◆ MATERIAL PROVIDED
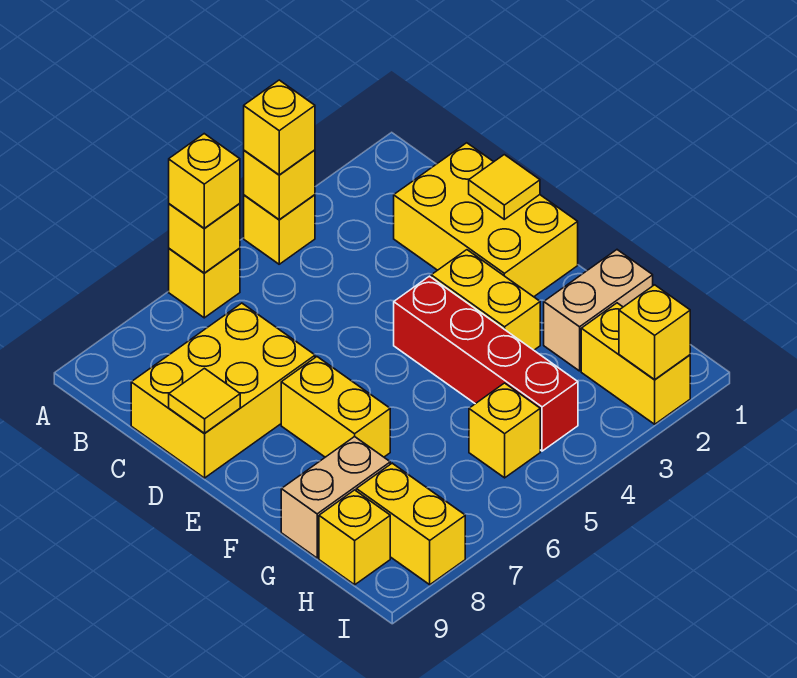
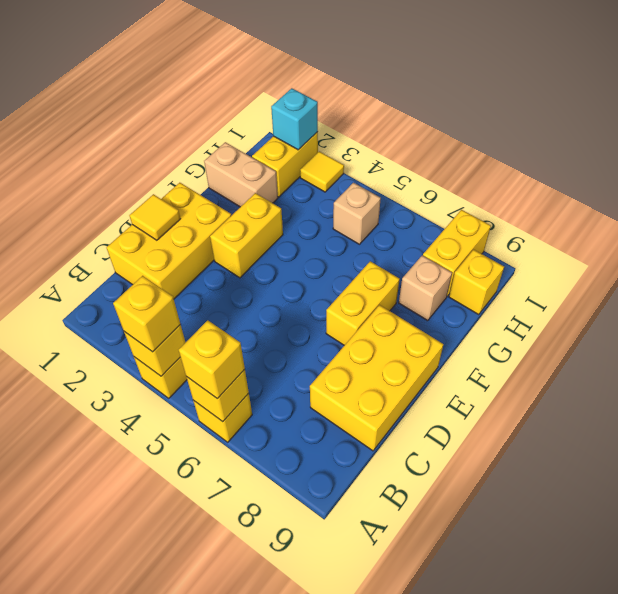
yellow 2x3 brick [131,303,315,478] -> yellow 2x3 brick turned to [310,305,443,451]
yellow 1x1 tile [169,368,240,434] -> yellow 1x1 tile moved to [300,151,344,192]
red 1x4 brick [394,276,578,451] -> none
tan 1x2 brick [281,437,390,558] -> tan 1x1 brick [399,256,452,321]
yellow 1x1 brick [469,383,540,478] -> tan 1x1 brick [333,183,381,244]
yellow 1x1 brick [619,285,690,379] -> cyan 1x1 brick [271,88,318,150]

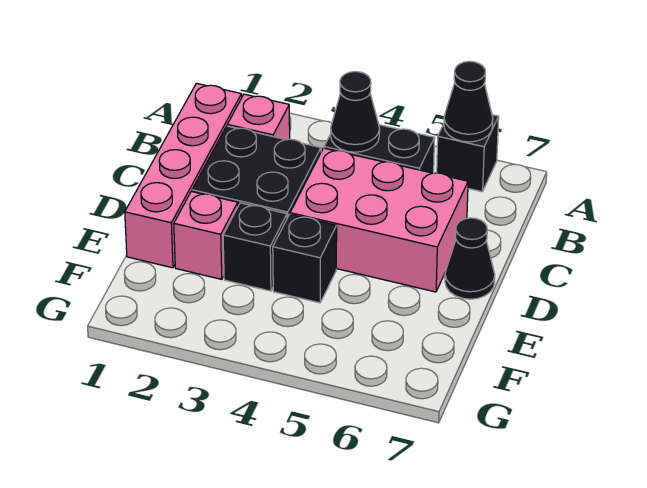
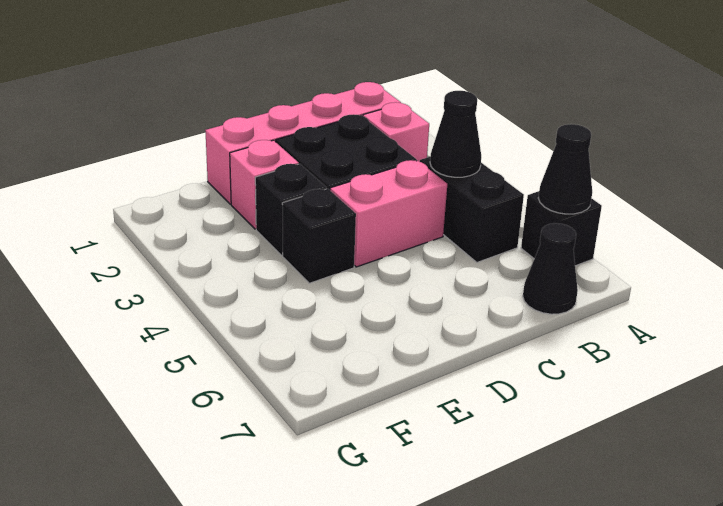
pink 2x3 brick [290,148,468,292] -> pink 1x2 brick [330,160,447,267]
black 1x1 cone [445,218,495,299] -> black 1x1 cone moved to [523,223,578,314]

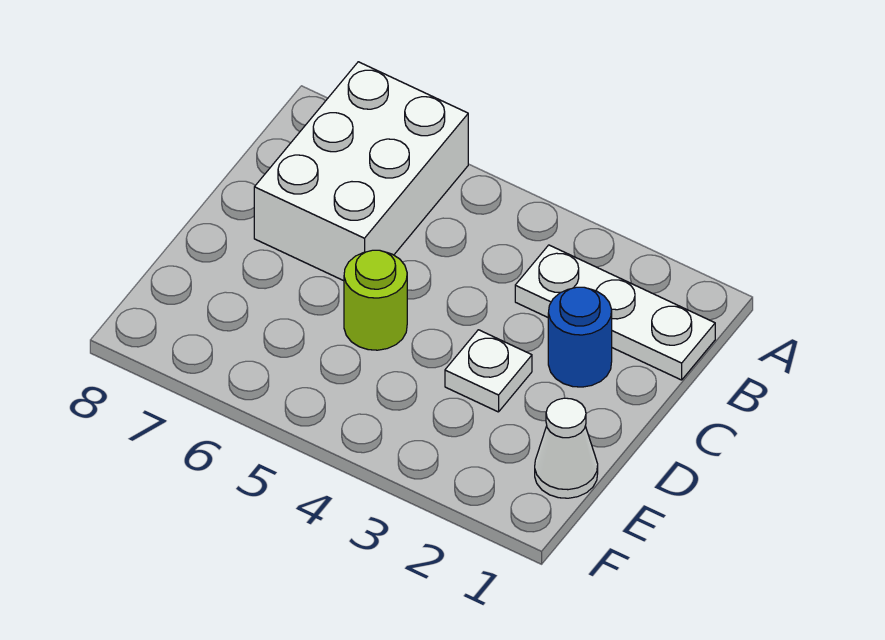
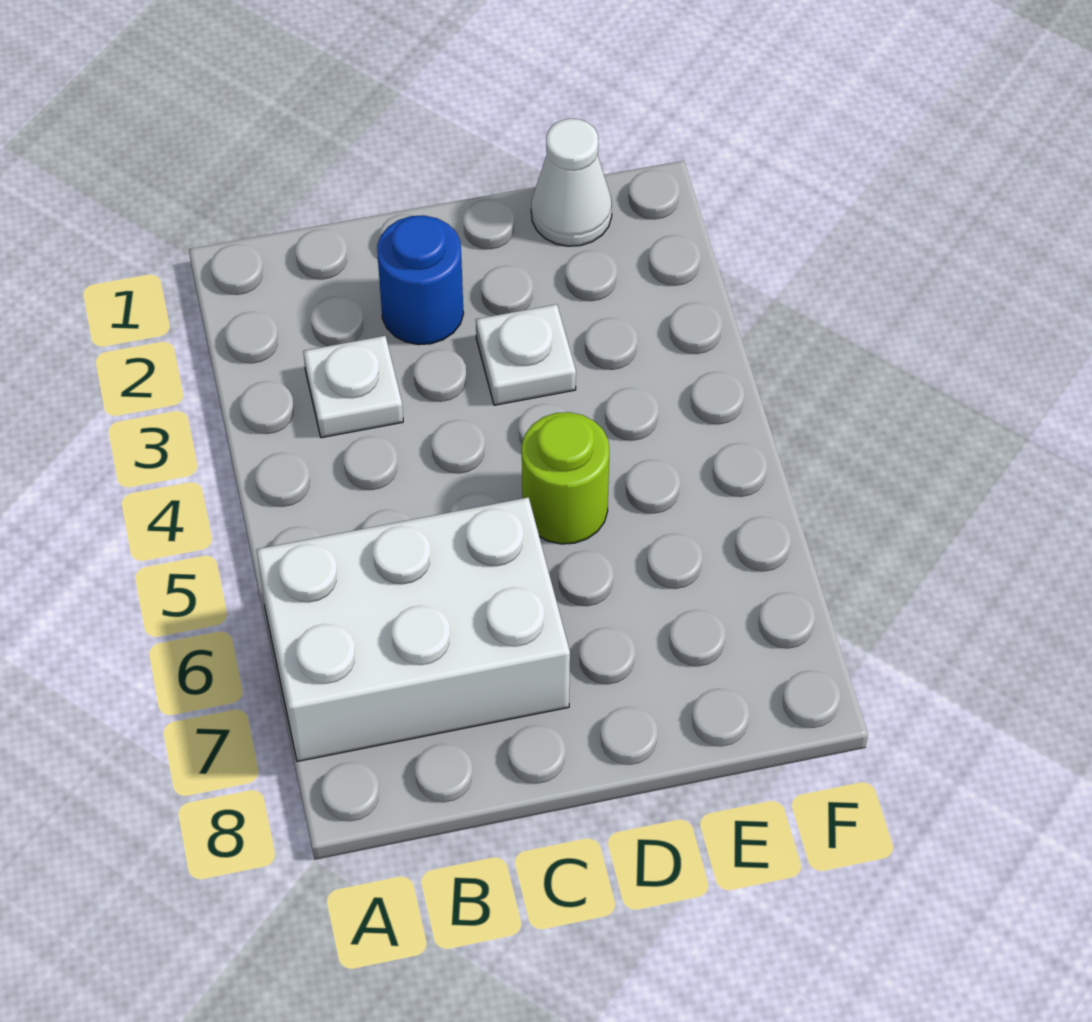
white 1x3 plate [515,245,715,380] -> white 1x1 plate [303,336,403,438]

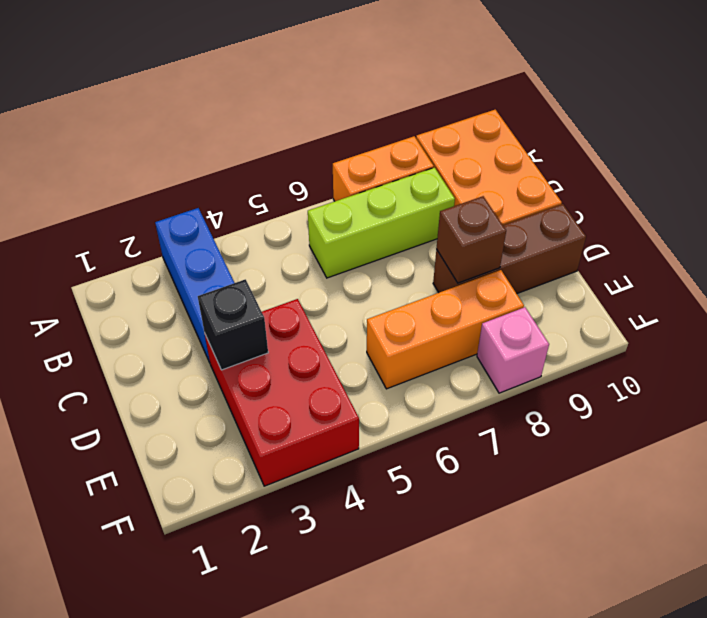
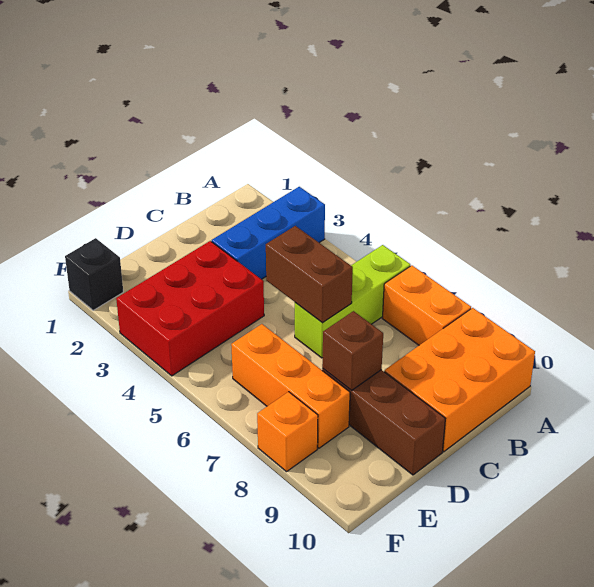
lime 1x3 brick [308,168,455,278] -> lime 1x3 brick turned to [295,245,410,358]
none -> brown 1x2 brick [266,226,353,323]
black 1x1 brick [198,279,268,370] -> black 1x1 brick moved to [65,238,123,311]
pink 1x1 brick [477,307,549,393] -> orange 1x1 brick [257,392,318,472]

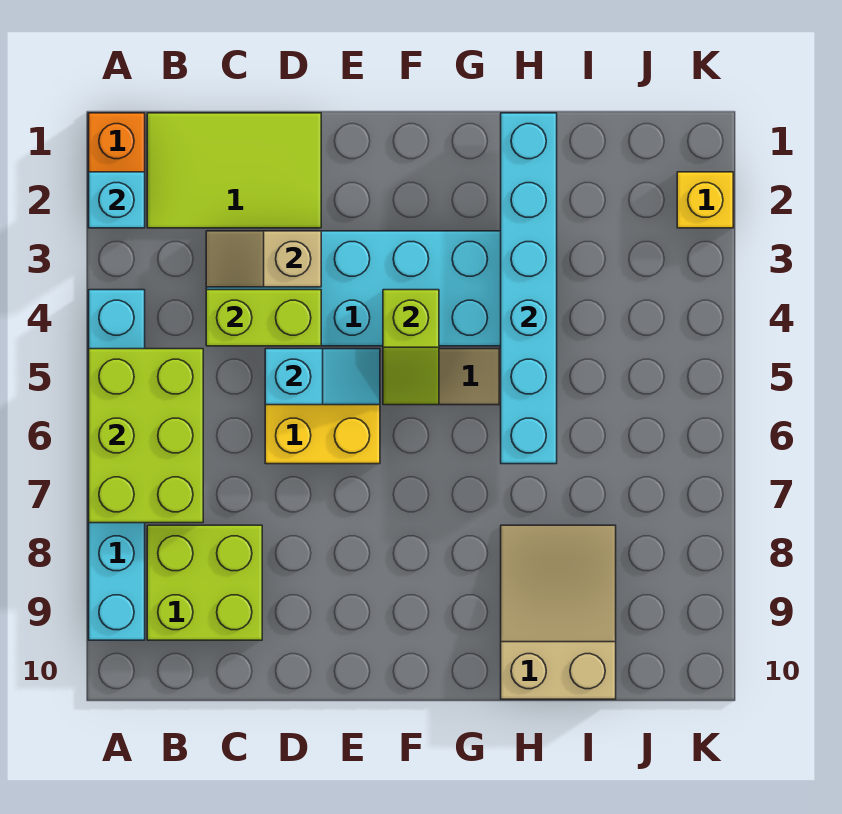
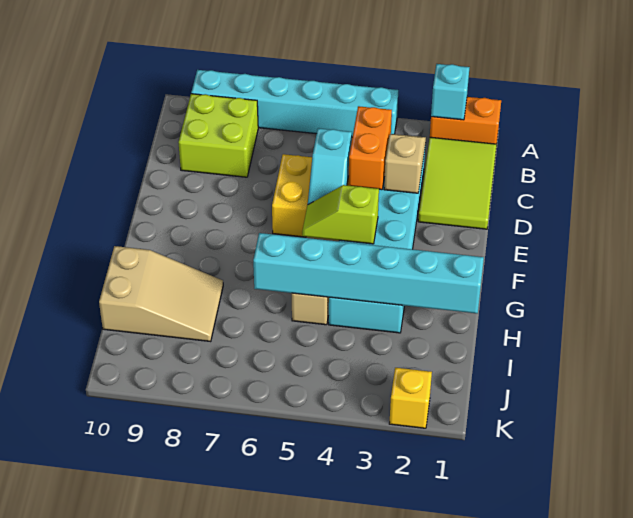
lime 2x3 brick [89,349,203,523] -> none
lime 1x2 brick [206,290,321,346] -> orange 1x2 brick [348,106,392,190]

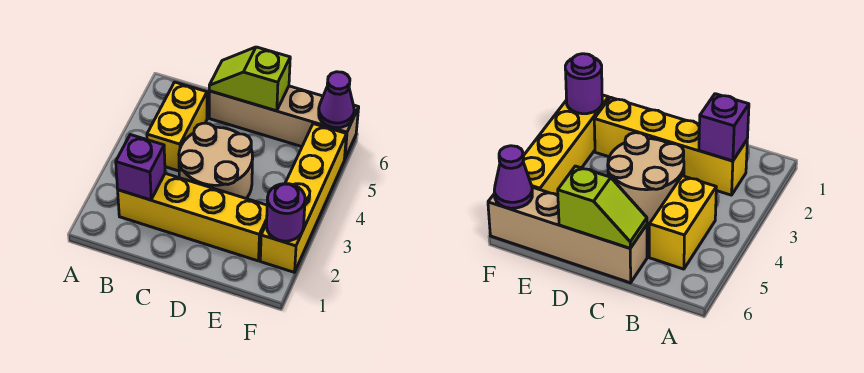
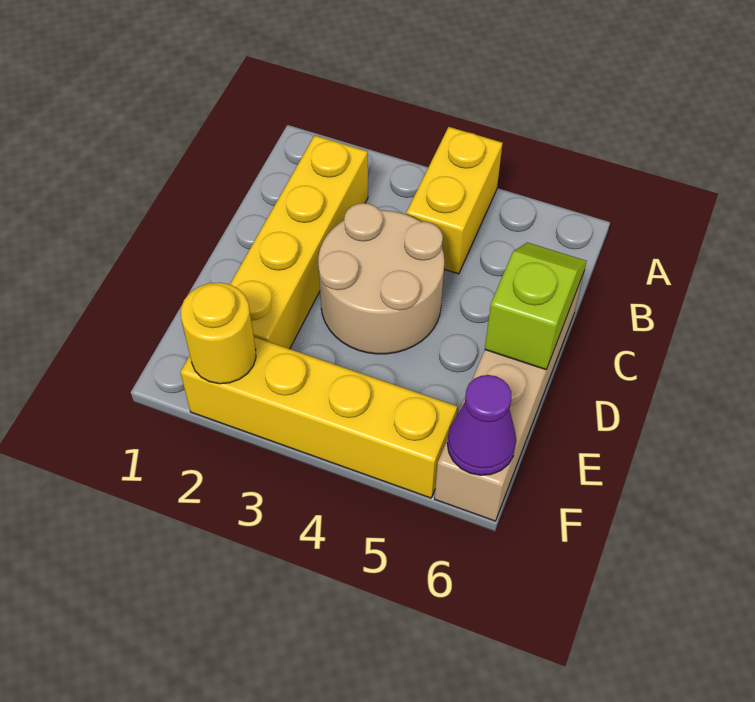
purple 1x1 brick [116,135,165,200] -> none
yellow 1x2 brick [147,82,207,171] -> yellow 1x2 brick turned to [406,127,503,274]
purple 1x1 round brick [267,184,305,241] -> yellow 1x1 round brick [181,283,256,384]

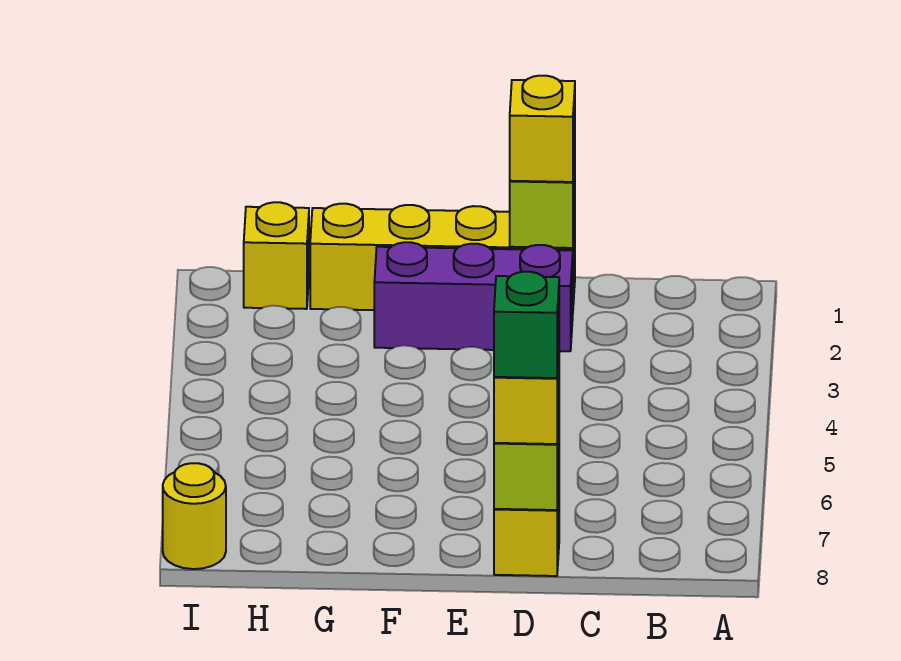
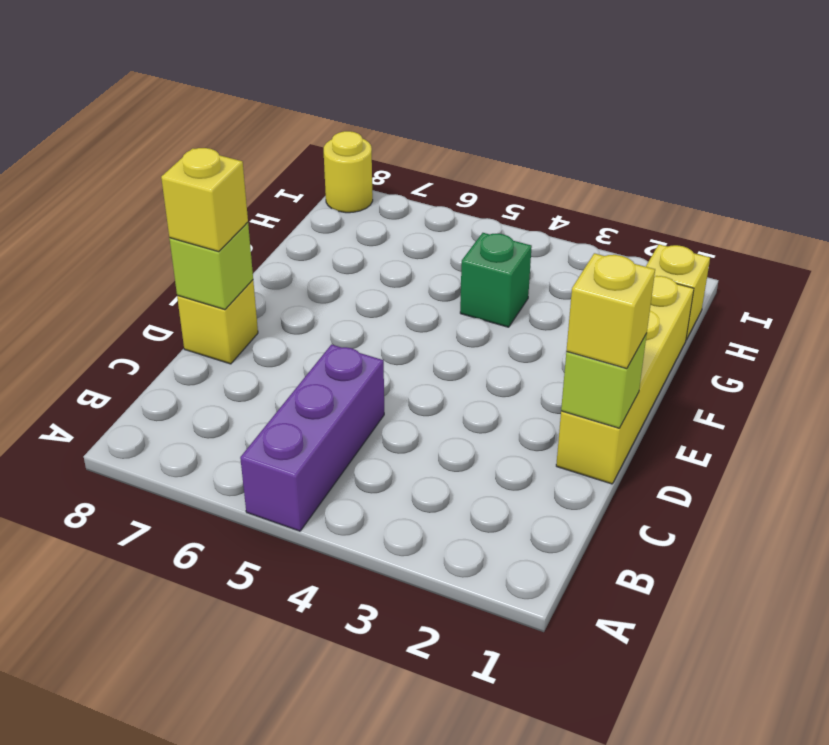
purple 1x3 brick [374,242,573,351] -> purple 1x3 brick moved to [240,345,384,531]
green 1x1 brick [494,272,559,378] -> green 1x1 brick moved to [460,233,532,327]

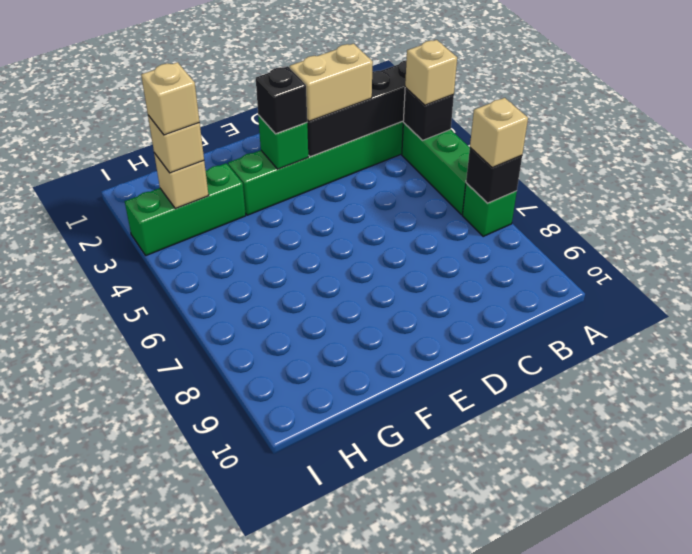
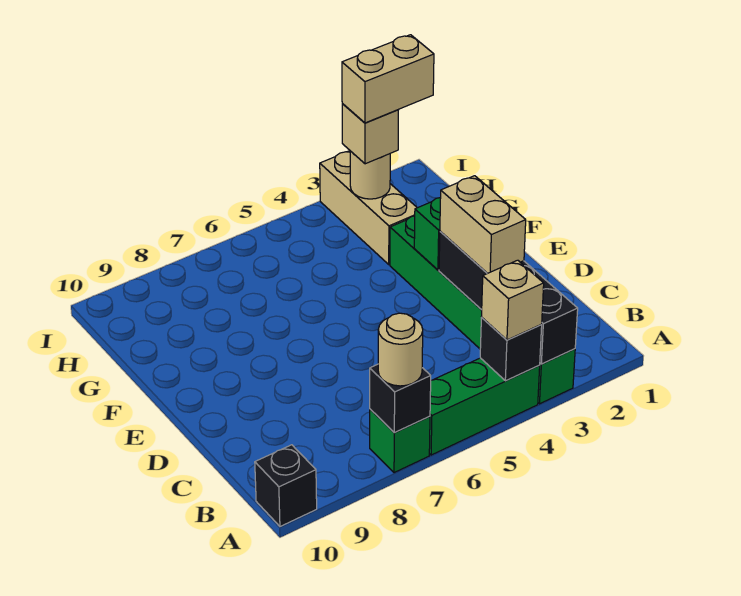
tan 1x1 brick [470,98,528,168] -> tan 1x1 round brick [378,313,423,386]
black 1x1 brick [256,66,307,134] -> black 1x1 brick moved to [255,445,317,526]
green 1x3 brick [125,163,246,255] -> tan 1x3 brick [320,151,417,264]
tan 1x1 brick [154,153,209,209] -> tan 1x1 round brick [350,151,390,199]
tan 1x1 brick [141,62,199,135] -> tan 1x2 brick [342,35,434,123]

◆ AIM OF THE TASK
Would you show all lines of the material above that contain the word "lime"?

◆ RESPONSE
lime 1x3 brick [308,168,455,278] -> lime 1x3 brick turned to [295,245,410,358]
lime 2x3 brick [89,349,203,523] -> none
lime 1x2 brick [206,290,321,346] -> orange 1x2 brick [348,106,392,190]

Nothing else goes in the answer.